**Exercise directions**: Filter the listing below for "Green" and report every line that has it.

**Records to process**:
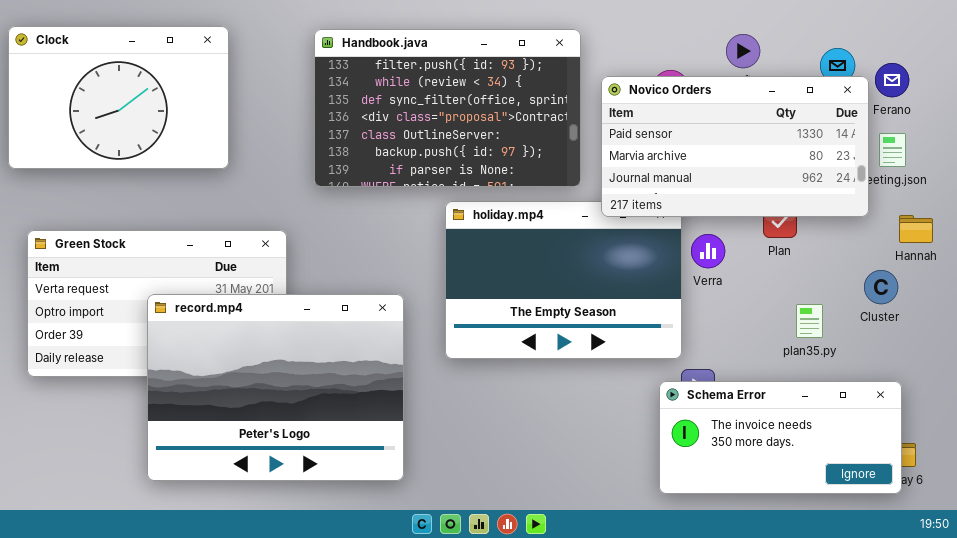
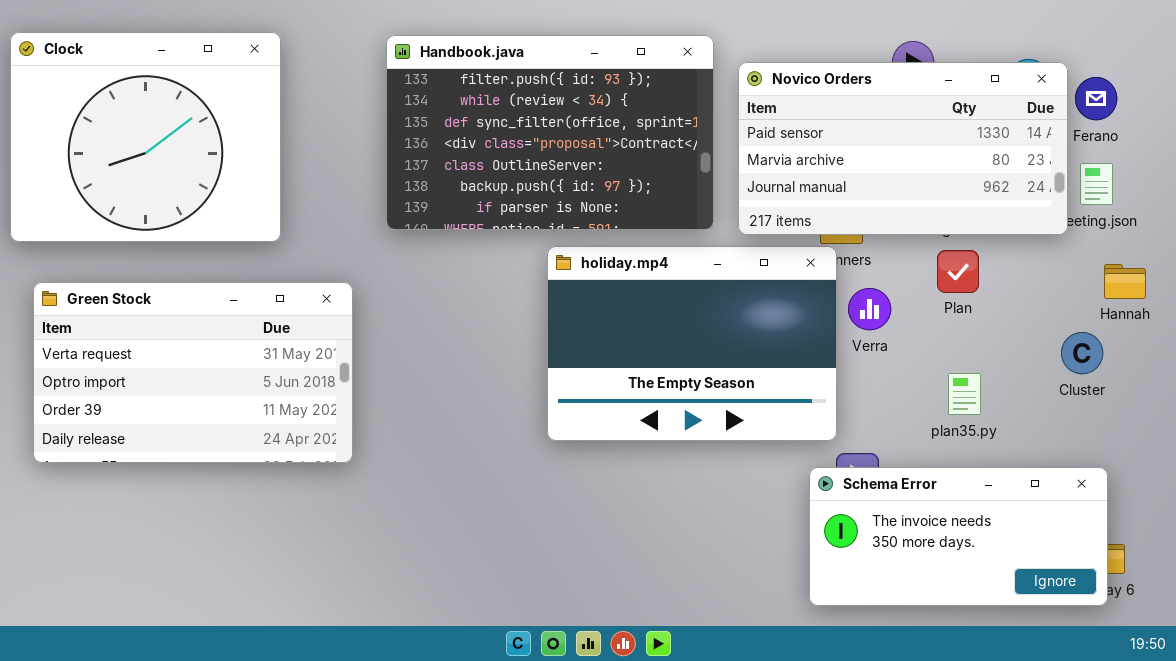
Clock: [8,26,229,169] -> [10,32,281,242], resized
Novico Orders: [601,76,869,217] -> [738,62,1068,235], moved
record.mp4: [147,294,404,481] -> none, closed
plan35.py: [796,304,823,338] -> [948,373,981,415], moved

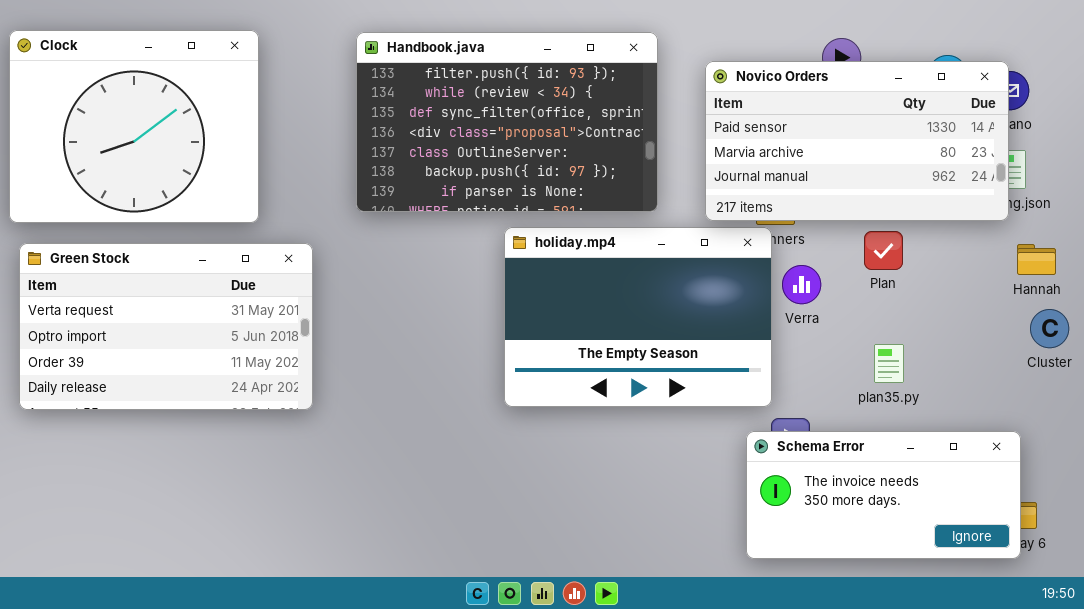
Novico Orders: [738,62,1068,235] -> [705,61,1009,221], moved
Green Stock: [33,282,353,463] -> [19,243,313,410], moved
Cluster: [1061,332,1103,374] -> [1030,309,1069,348], moved

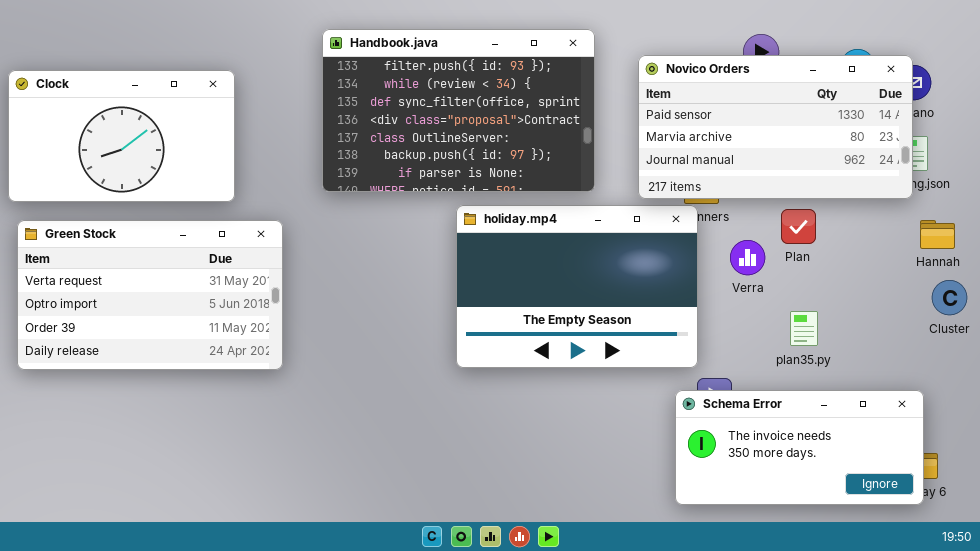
Clock: [9,30,259,223] -> [8,70,235,202], resized
Verra: [782,265,821,304] -> [730,240,765,275], moved

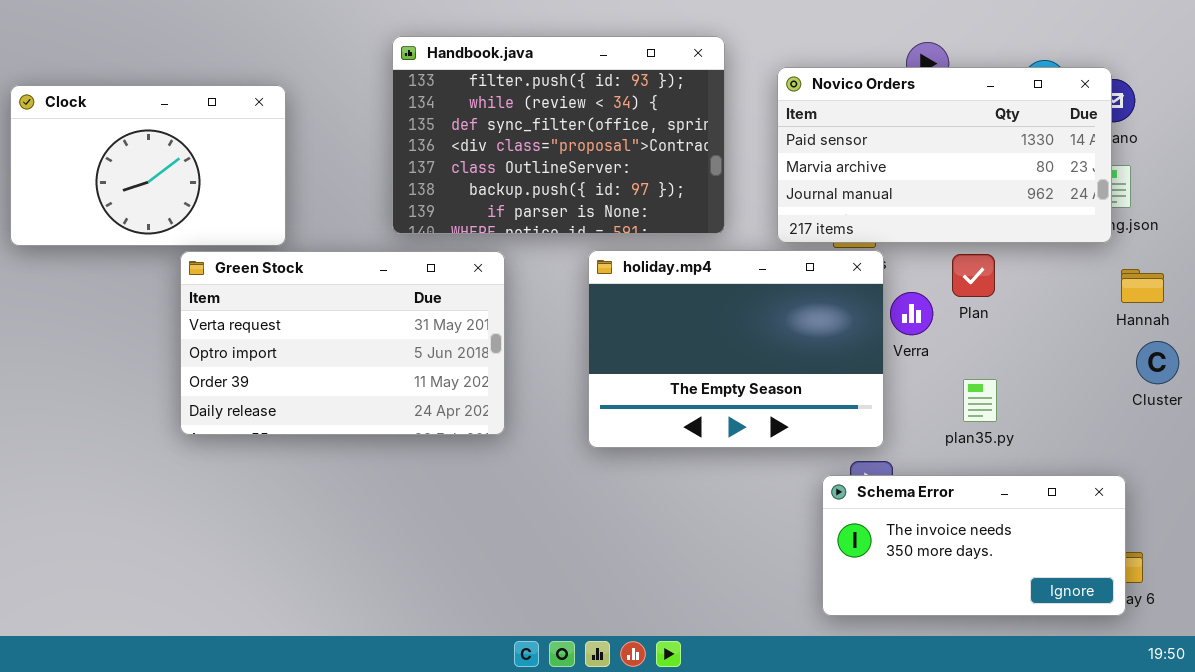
holiday.mp4: [456,205,698,368] -> [588,250,884,448], moved
Green Stock: [17,220,283,370] -> [180,251,505,435], moved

**Task solution**:
Green Stock: [33,282,353,463] -> [19,243,313,410], moved
Green Stock: [17,220,283,370] -> [180,251,505,435], moved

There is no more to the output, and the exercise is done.